## Items listed in a dataset
* * *

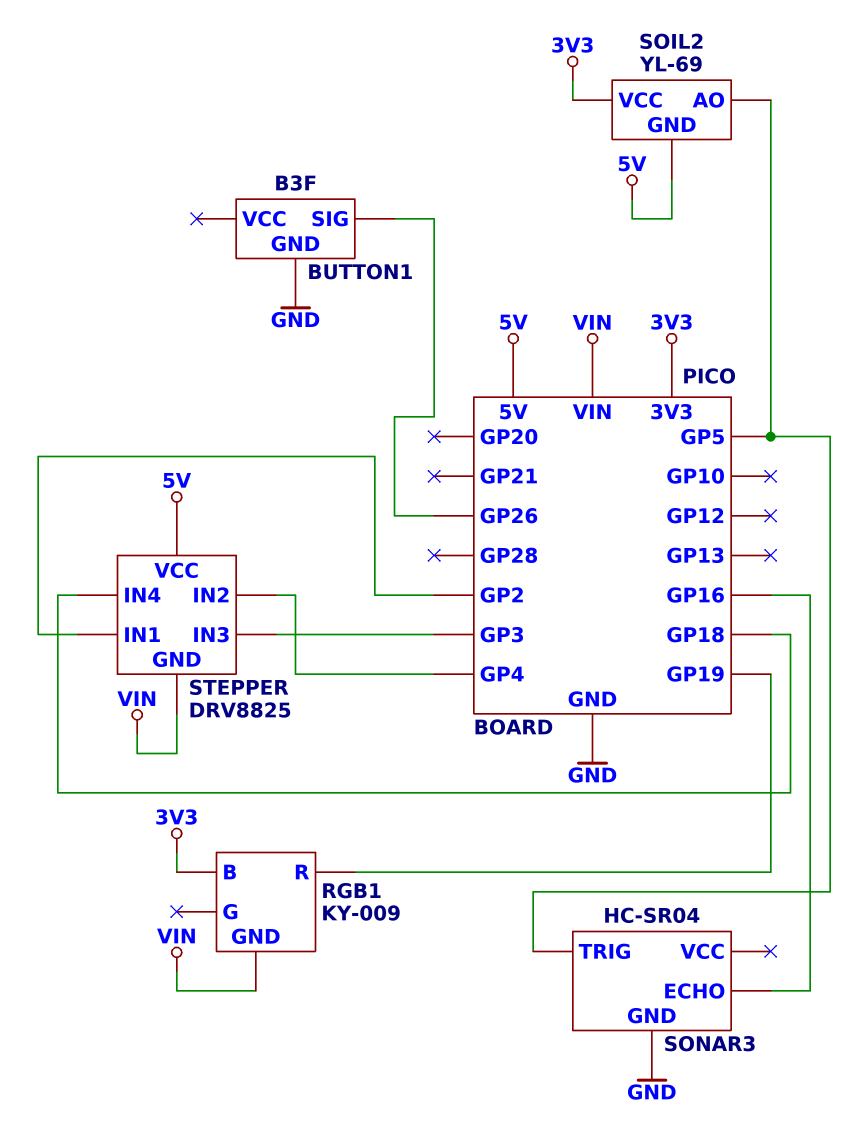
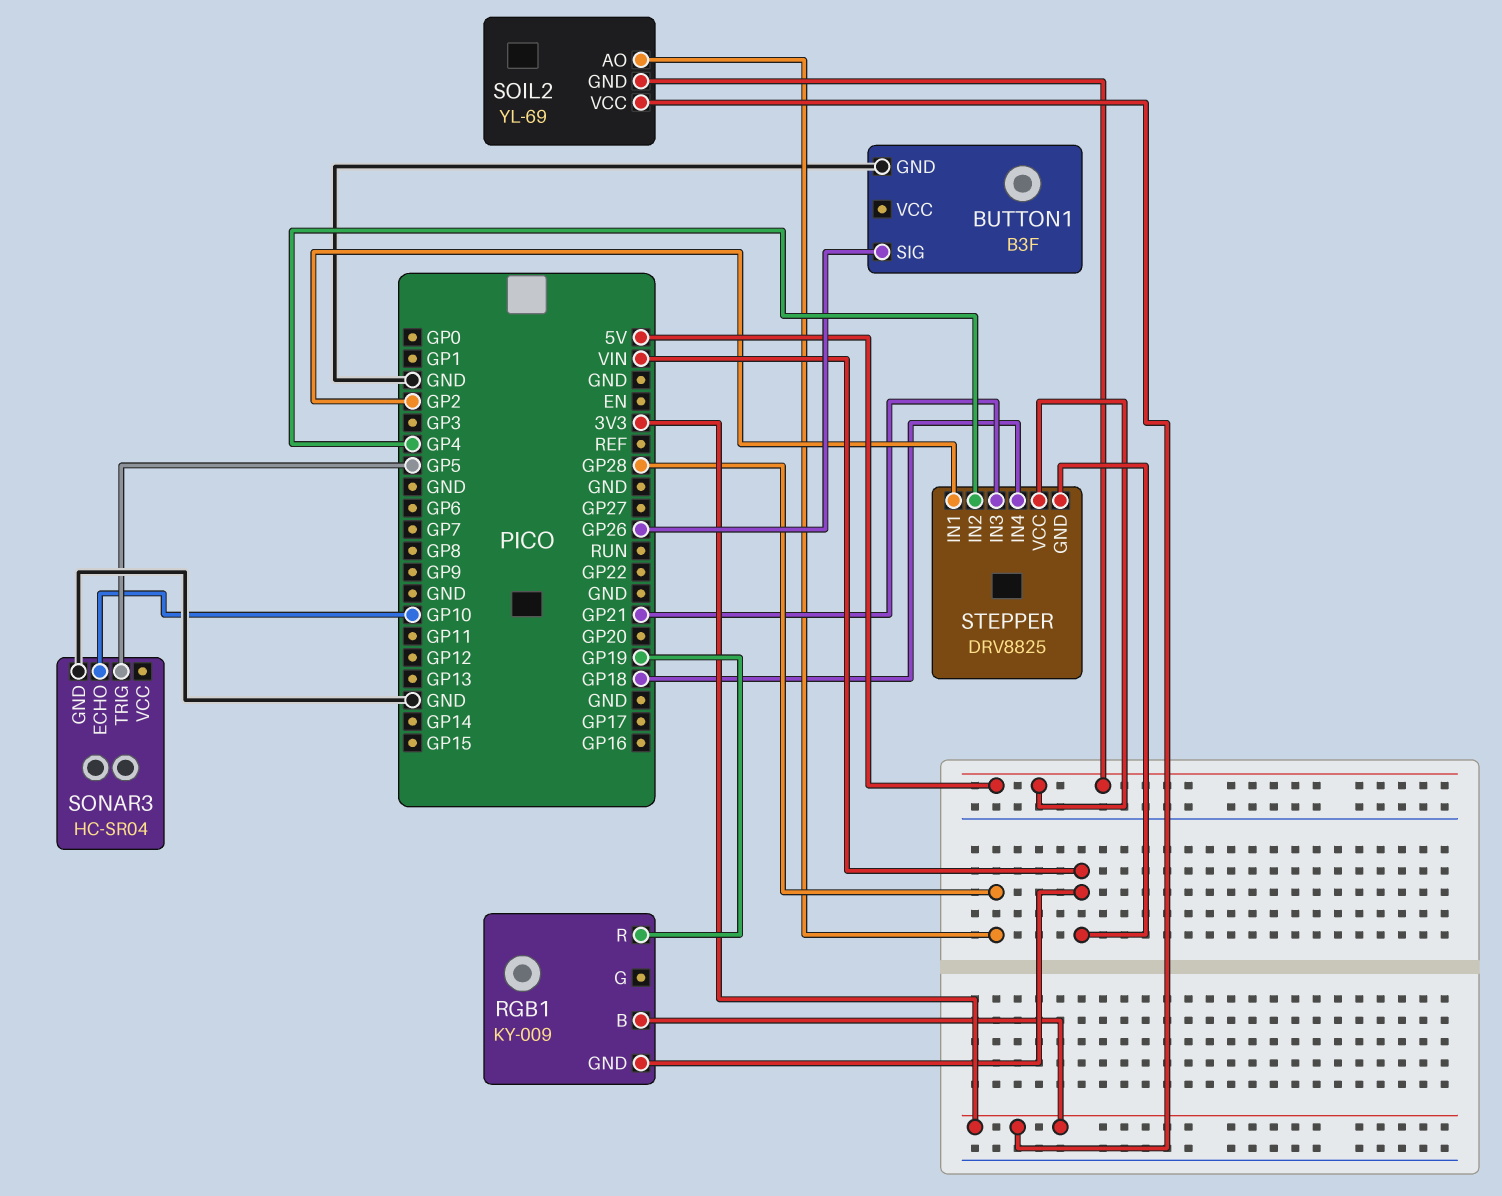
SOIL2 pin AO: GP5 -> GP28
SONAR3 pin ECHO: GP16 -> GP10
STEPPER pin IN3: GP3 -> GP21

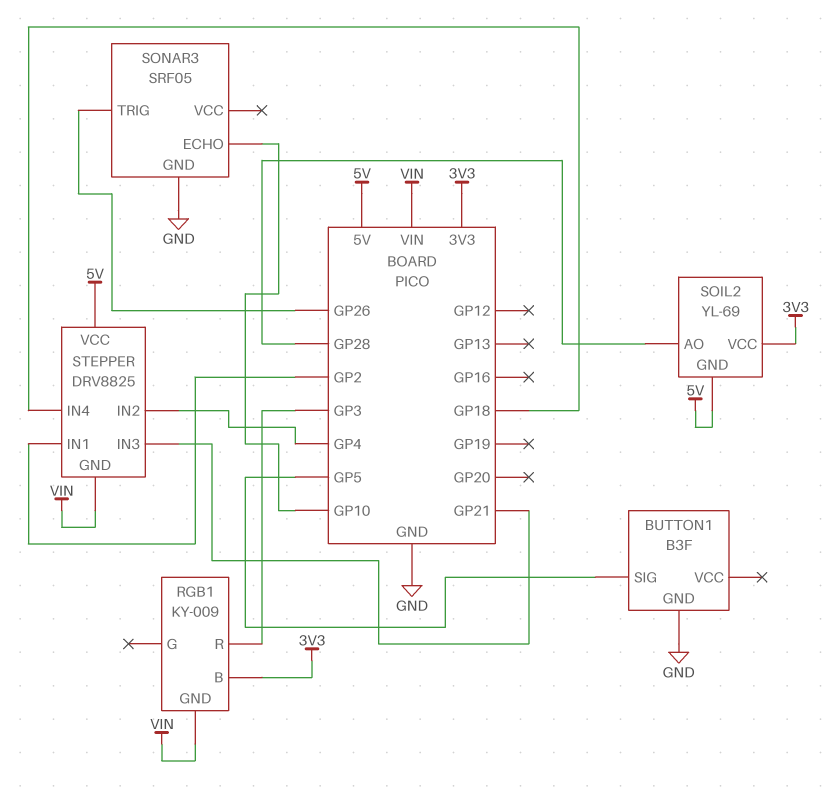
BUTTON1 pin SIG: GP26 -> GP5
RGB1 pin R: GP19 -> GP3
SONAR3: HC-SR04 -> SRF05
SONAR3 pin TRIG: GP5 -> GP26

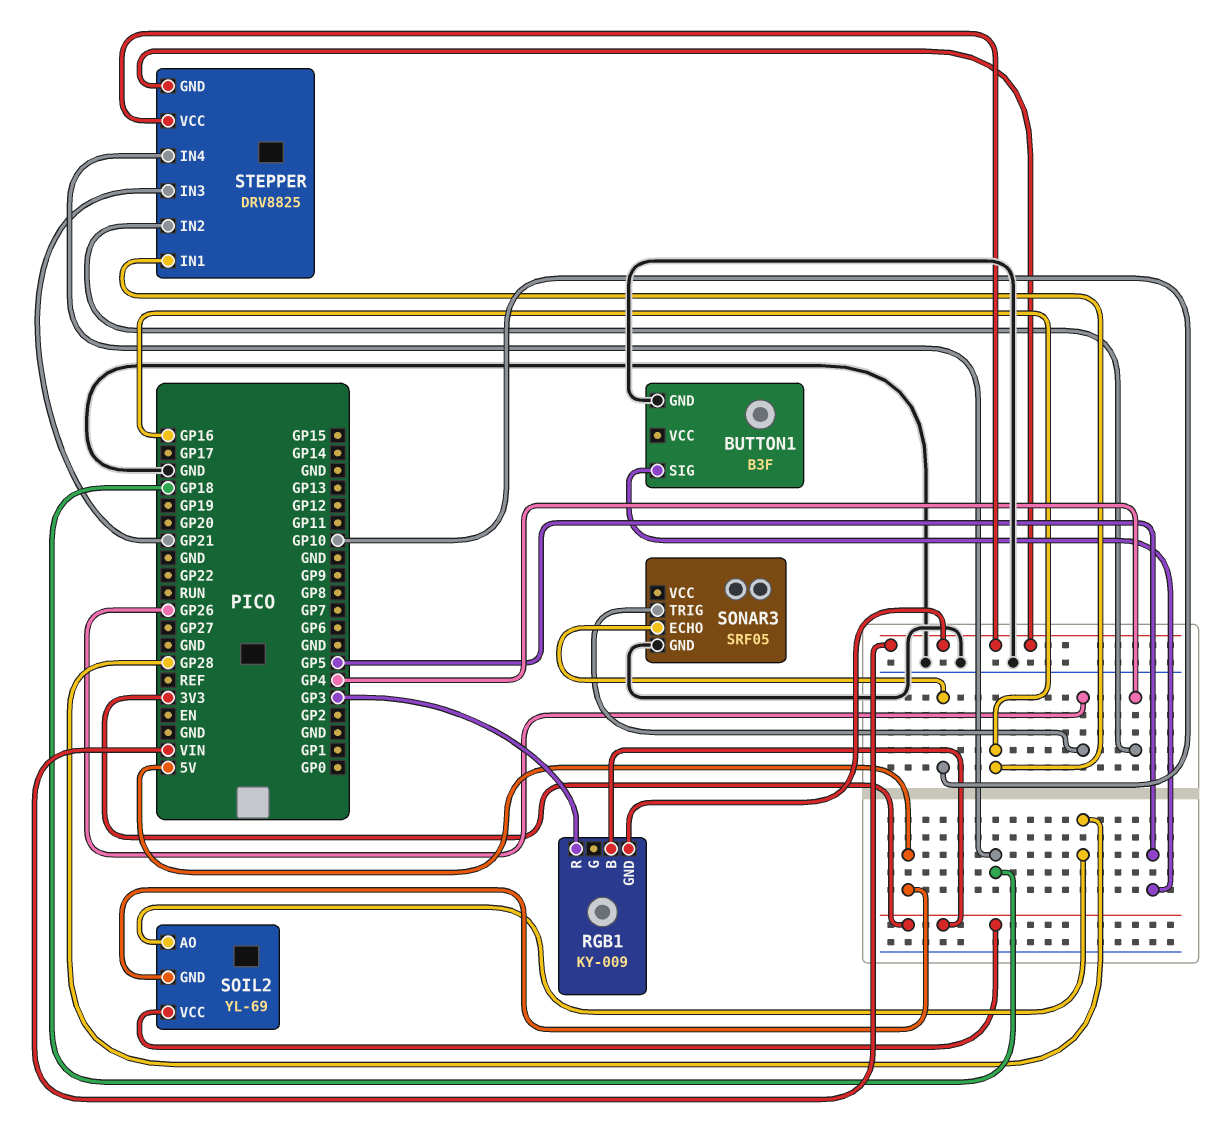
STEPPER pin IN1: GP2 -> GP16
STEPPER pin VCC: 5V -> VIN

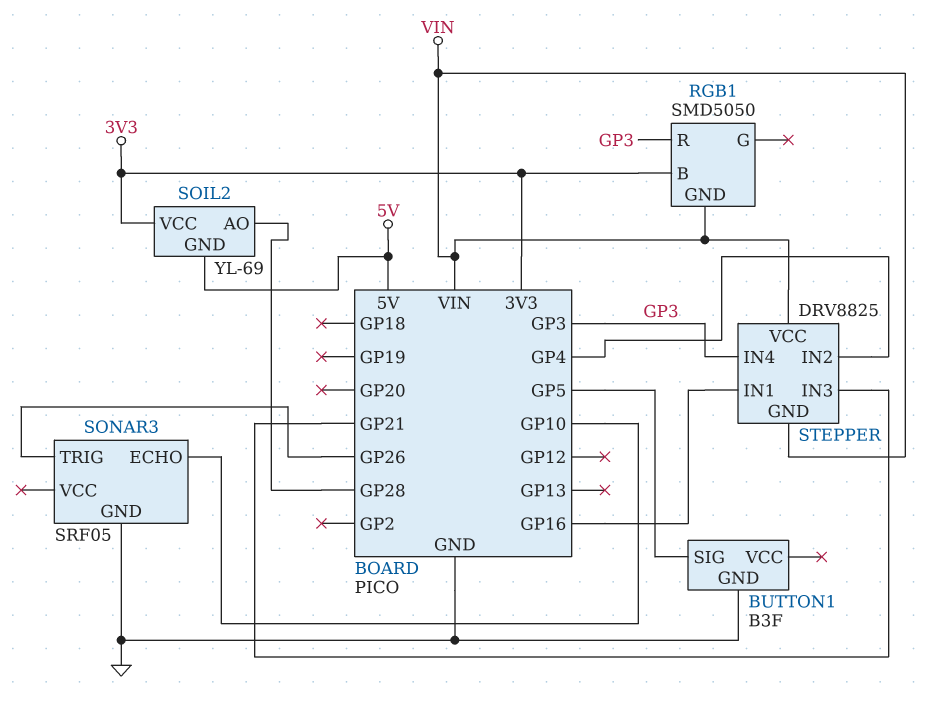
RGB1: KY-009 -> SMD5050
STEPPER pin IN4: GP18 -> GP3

* * *

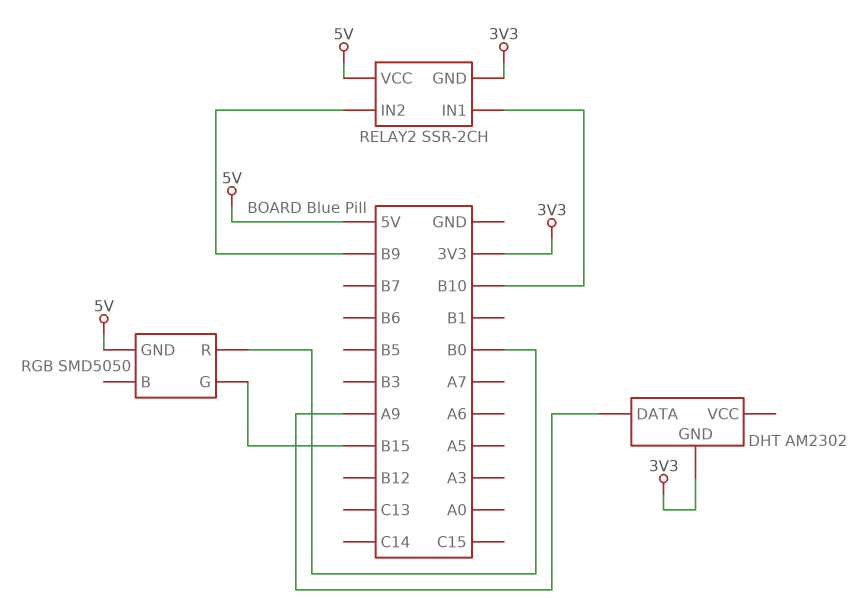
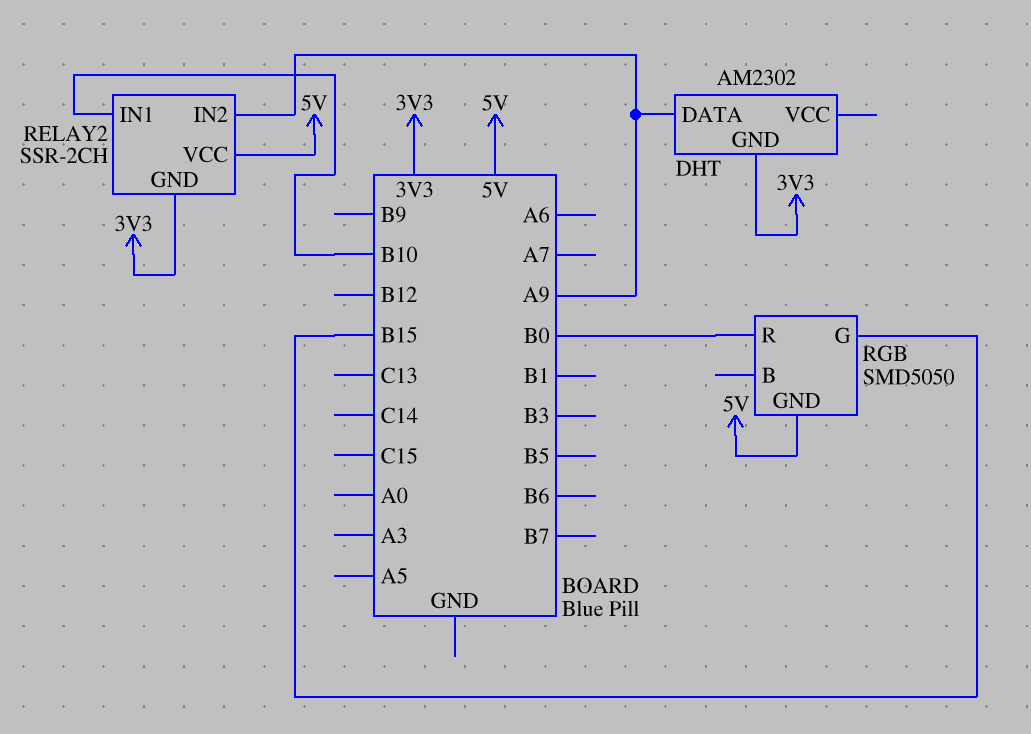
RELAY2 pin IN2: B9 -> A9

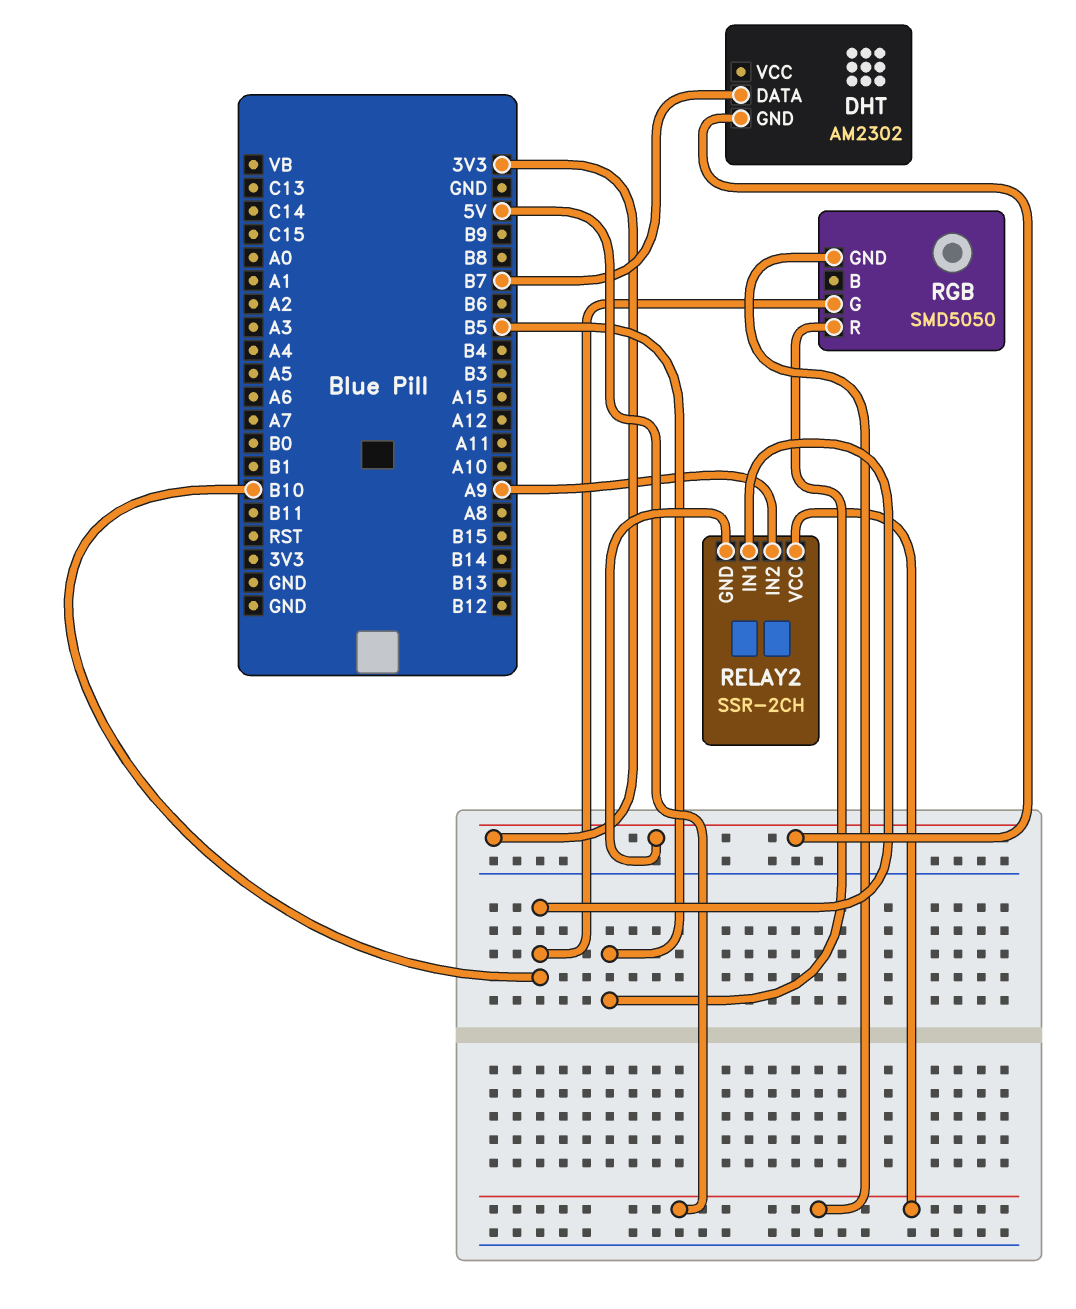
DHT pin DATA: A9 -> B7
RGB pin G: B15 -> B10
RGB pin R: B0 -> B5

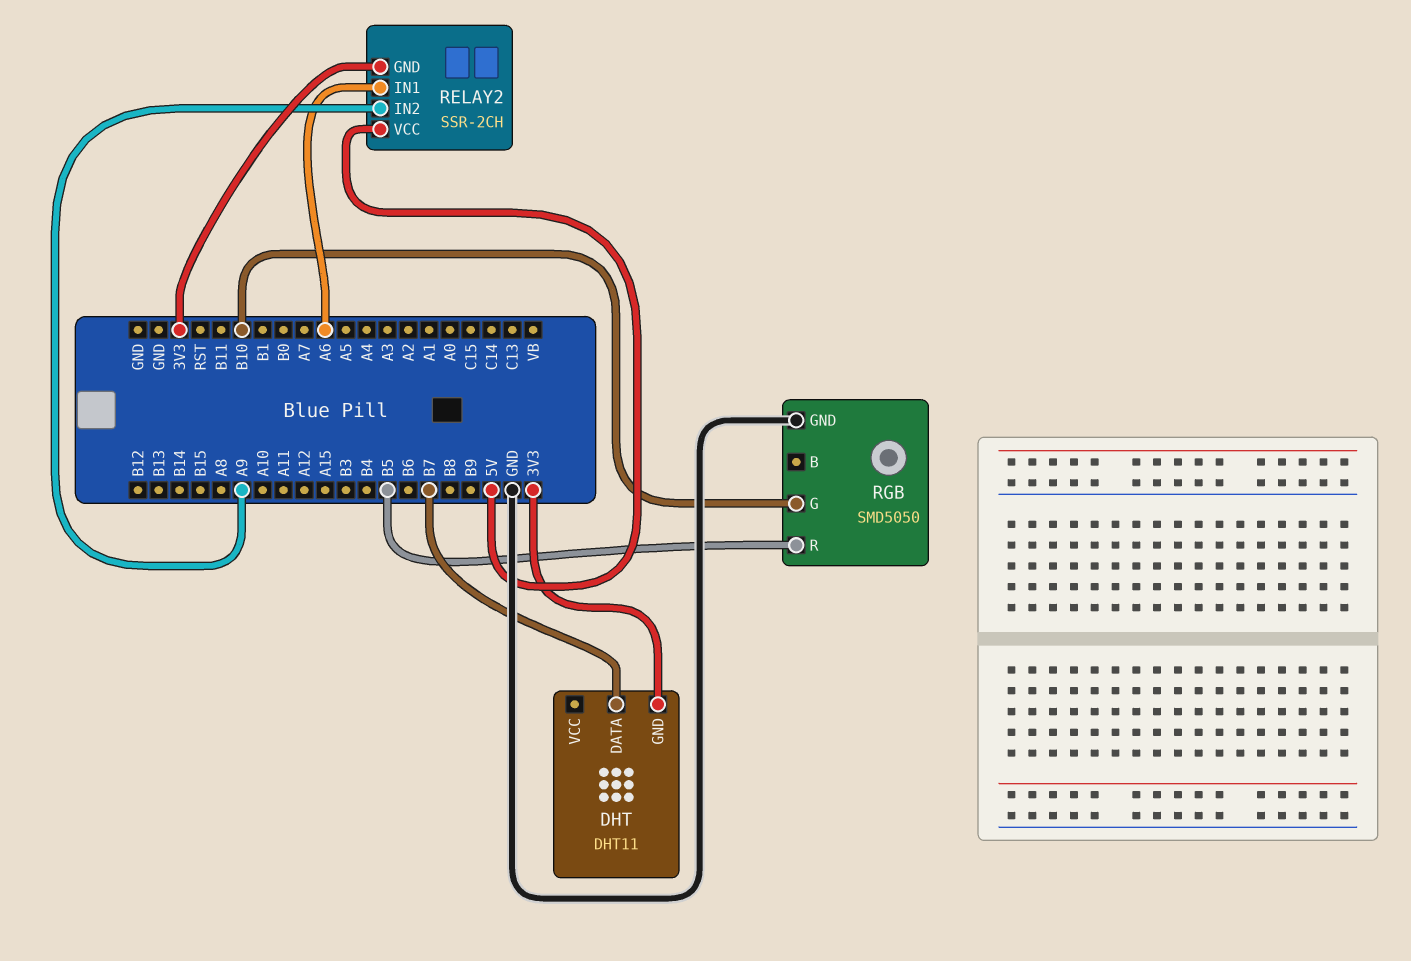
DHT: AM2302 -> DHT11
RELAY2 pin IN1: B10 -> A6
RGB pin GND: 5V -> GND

* * *

## Problem
Nothing but the lines above from the line with "STEPPER pin VCC: 5V -> VIN" up to and including the line with "STEPPER pin IN4: GP18 -> GP3" should be returned, exactly as written and without pictures.

## Response to this exercise
STEPPER pin VCC: 5V -> VIN

RGB1: KY-009 -> SMD5050
STEPPER pin IN4: GP18 -> GP3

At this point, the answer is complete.